*WHAT IS EXPECTED*. Starting with the opening line of the entries below, transcribe each line exactly up to and including the one that has "The orange-coloured marker"; pictures are not copied.

-- GIVEN DATA follows --

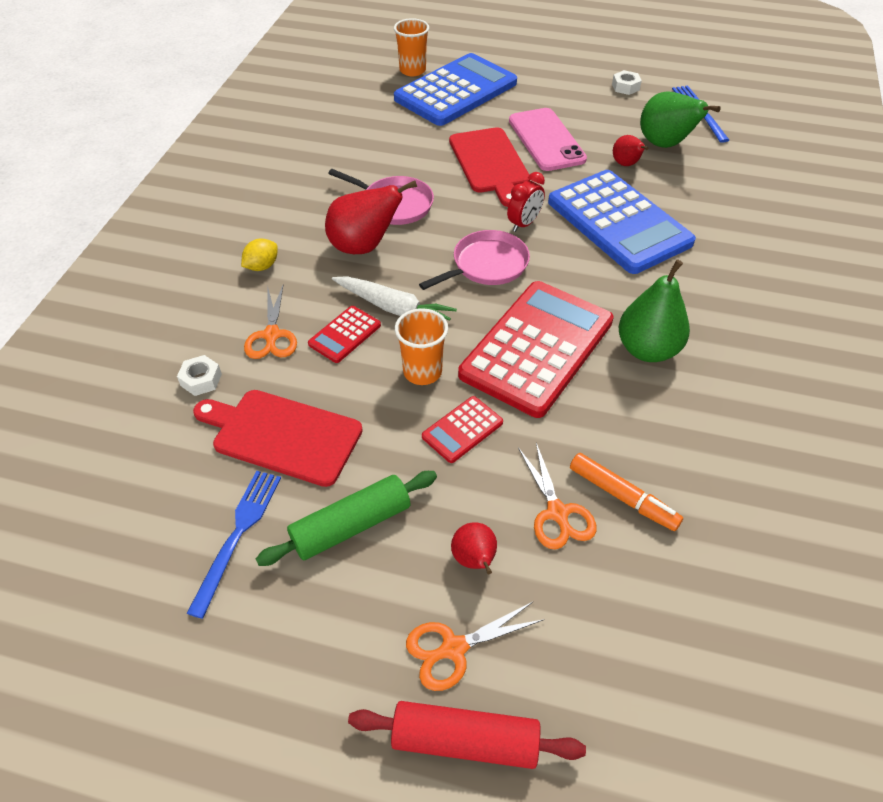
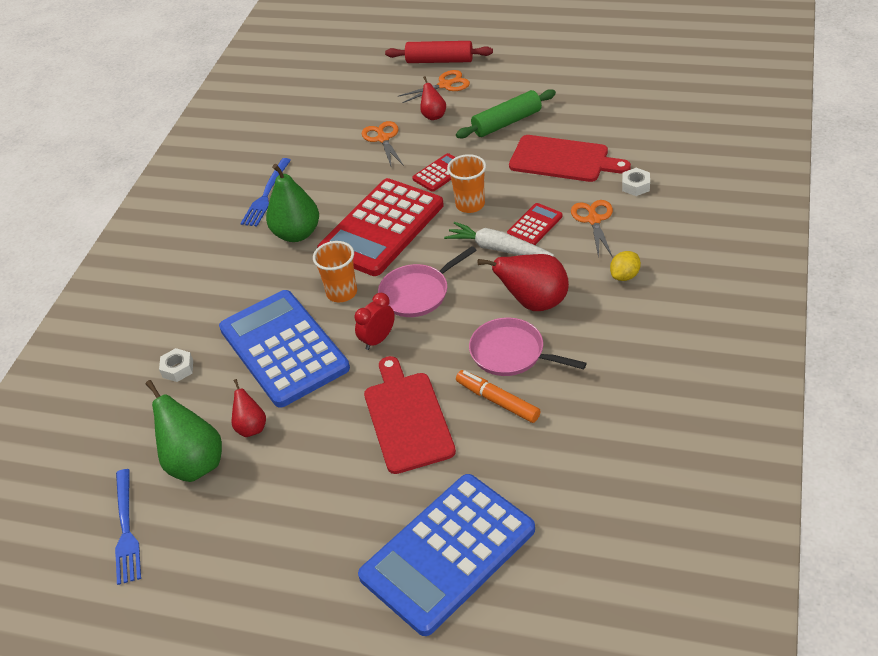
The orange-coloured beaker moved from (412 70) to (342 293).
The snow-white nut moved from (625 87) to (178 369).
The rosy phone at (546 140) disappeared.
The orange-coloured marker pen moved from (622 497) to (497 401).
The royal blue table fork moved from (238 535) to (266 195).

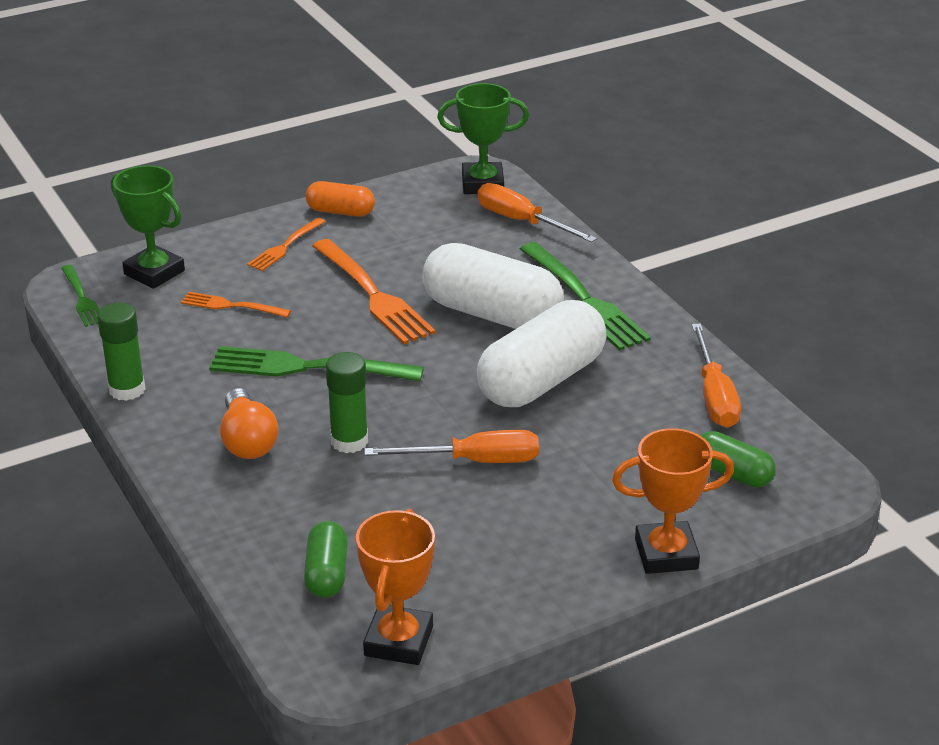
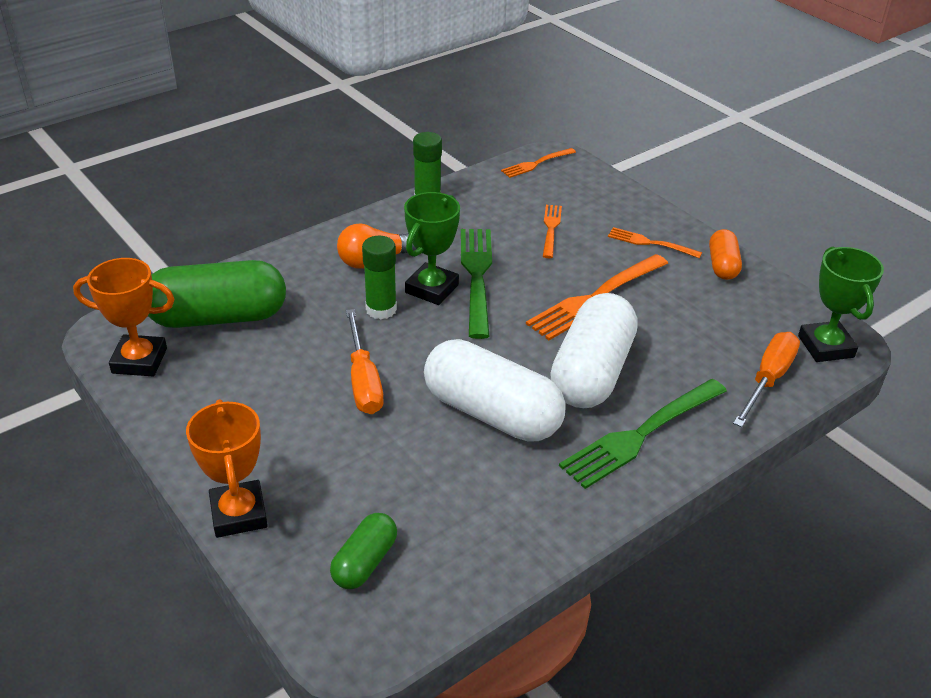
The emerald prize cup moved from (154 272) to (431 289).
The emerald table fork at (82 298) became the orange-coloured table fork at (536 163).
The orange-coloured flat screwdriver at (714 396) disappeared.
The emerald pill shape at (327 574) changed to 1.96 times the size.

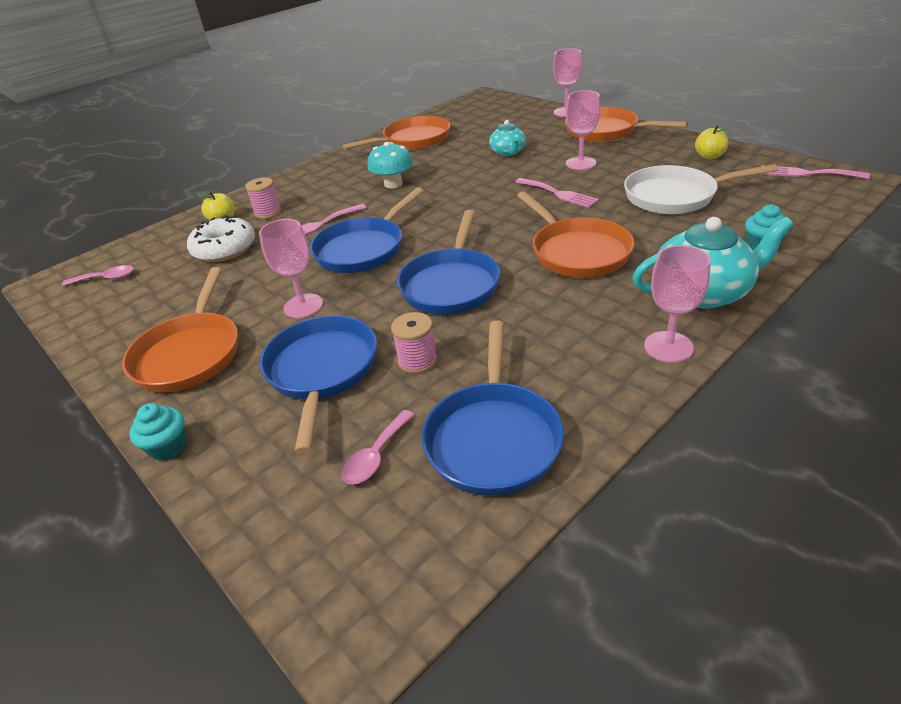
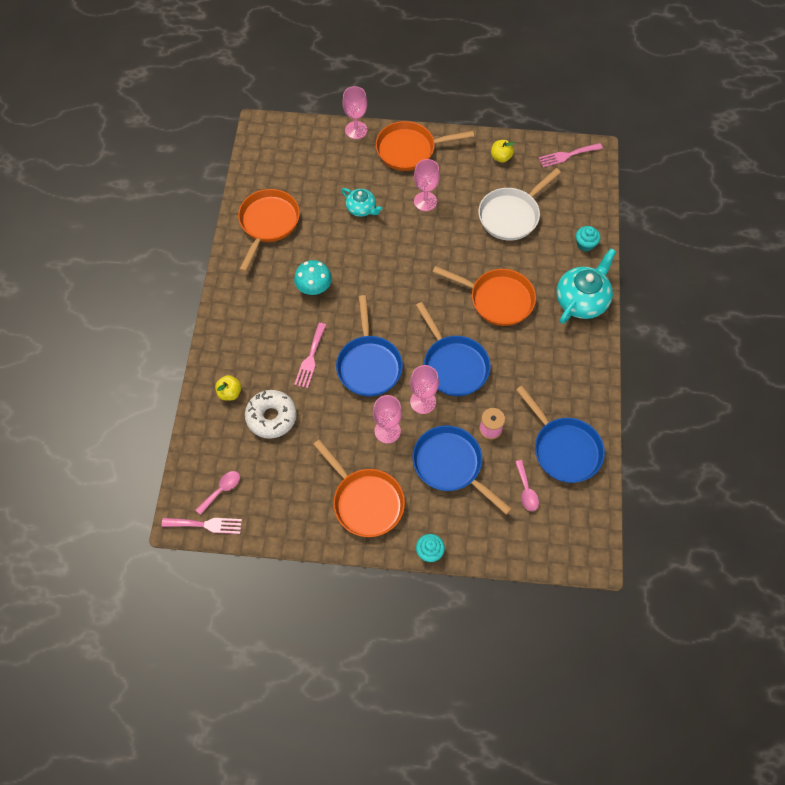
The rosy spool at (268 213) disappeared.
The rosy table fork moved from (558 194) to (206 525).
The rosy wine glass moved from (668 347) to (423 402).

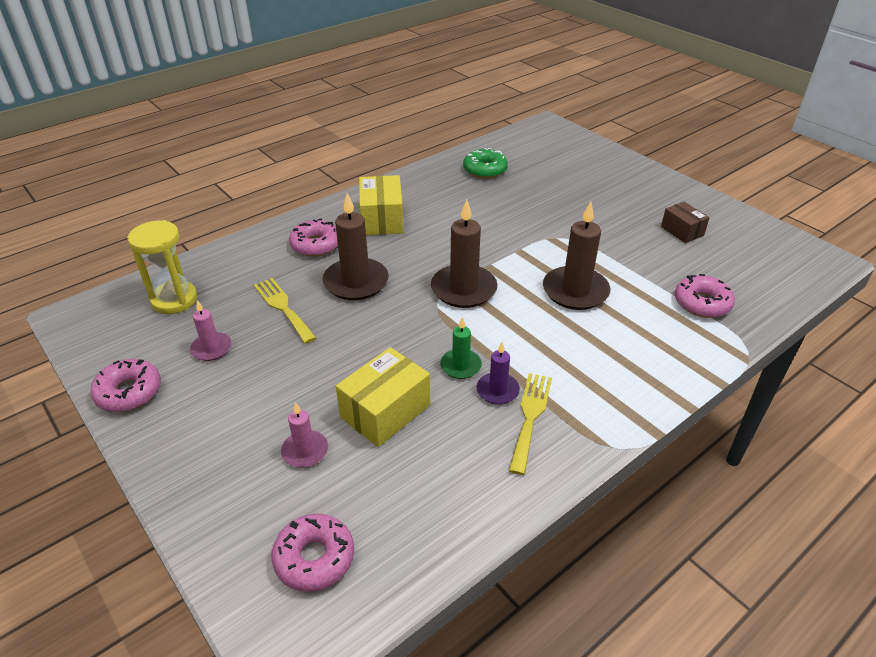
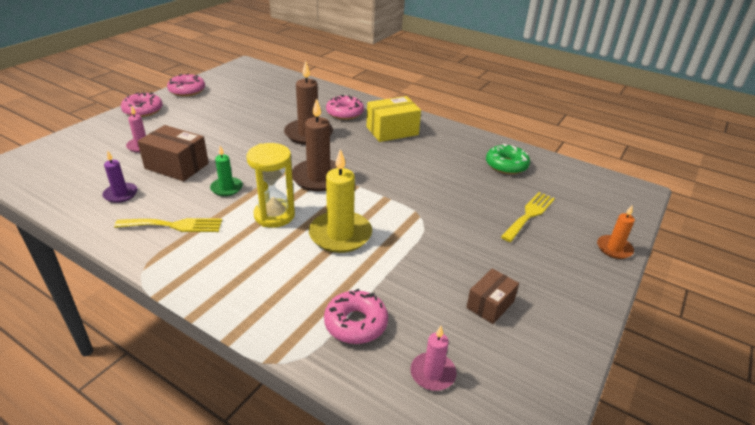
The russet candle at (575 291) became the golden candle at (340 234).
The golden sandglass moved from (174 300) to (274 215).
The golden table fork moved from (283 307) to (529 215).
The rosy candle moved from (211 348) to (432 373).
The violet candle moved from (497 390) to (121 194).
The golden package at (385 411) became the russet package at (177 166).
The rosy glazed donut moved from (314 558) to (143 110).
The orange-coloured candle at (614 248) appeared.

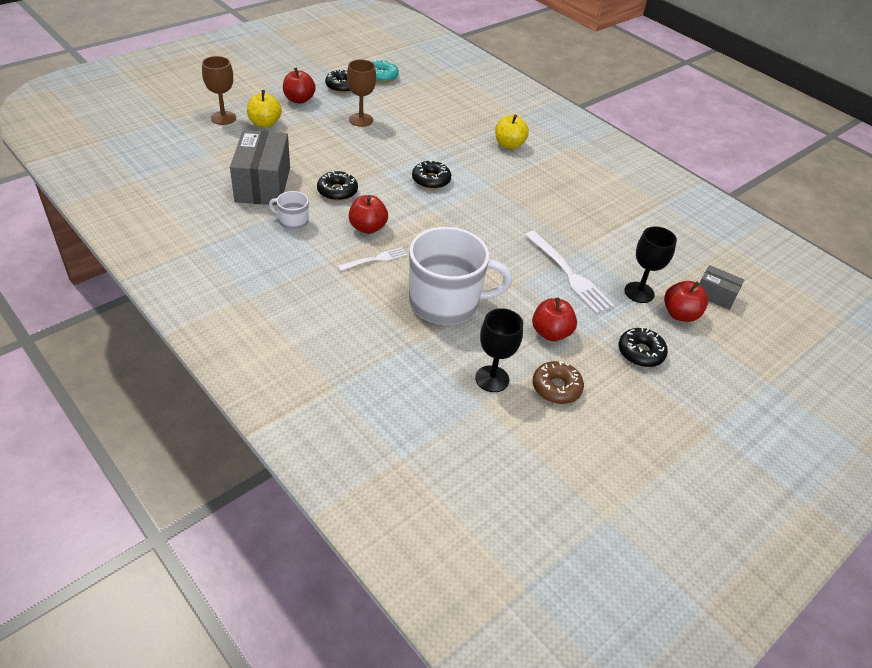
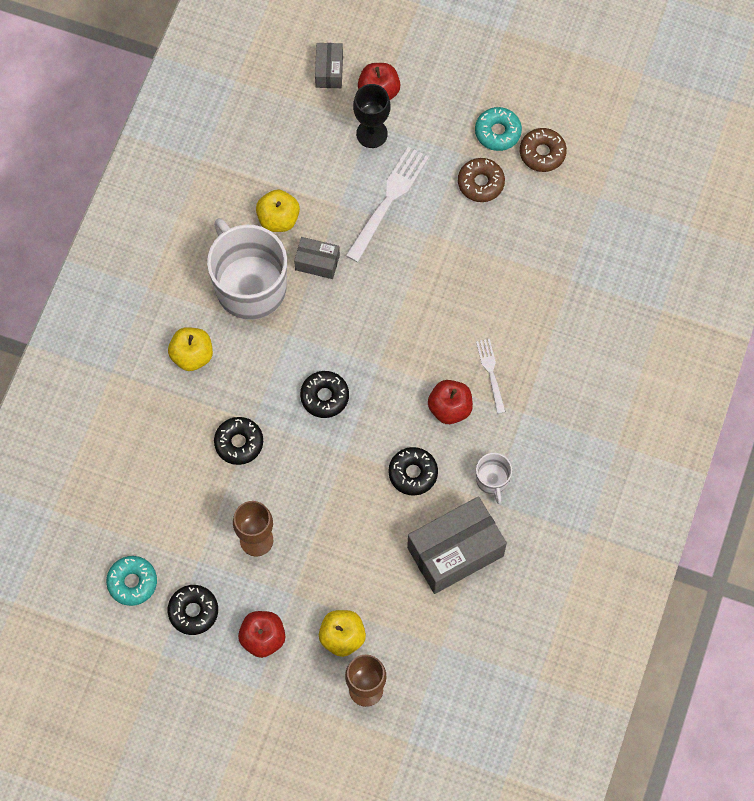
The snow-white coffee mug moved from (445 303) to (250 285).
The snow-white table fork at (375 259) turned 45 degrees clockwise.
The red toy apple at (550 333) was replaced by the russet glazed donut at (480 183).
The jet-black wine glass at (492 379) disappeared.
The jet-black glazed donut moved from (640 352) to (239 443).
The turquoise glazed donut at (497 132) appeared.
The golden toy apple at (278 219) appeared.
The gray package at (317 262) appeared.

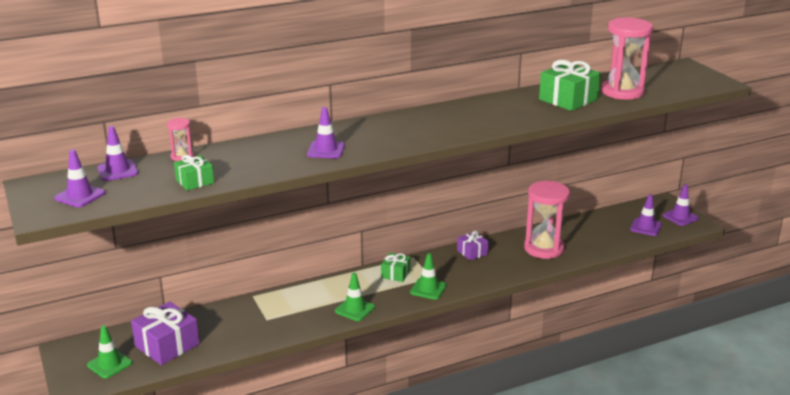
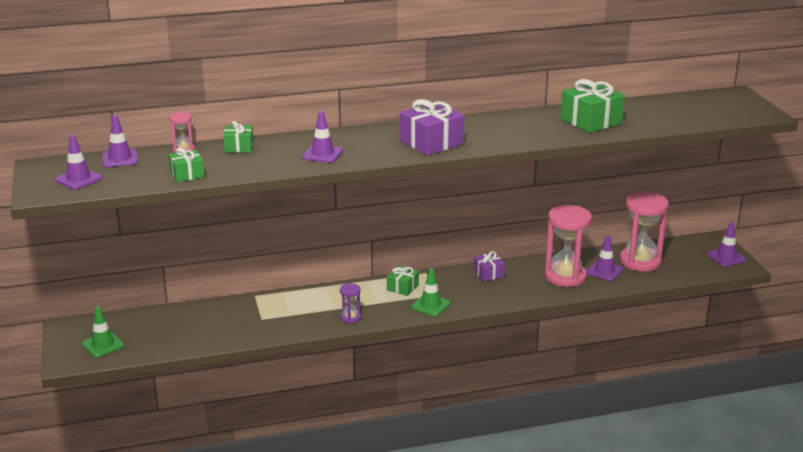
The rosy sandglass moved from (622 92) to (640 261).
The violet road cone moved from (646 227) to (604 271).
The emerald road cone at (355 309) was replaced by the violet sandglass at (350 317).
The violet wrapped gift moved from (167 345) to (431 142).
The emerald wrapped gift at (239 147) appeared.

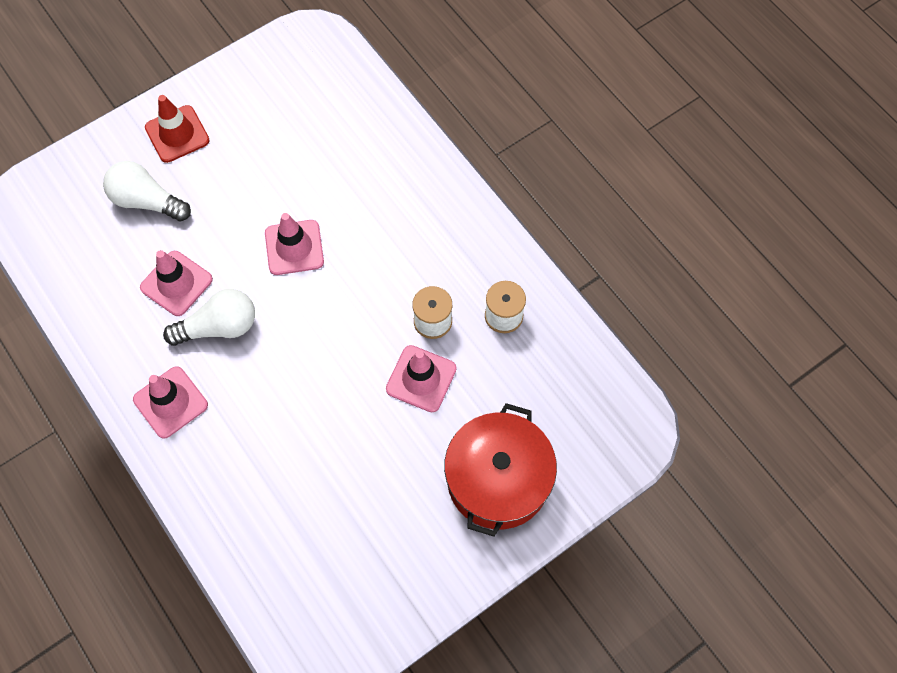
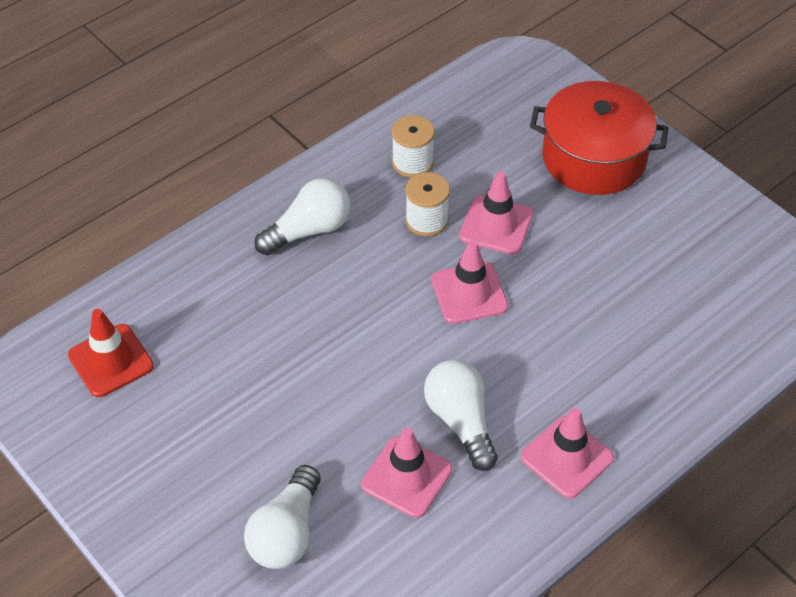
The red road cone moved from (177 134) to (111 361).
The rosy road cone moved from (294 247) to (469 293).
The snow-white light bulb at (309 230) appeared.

-- GIVEN DATA concluded --

*RESPONSE AREA*.
The orange-coloured beaker moved from (412 70) to (342 293).
The snow-white nut moved from (625 87) to (178 369).
The rosy phone at (546 140) disappeared.
The orange-coloured marker pen moved from (622 497) to (497 401).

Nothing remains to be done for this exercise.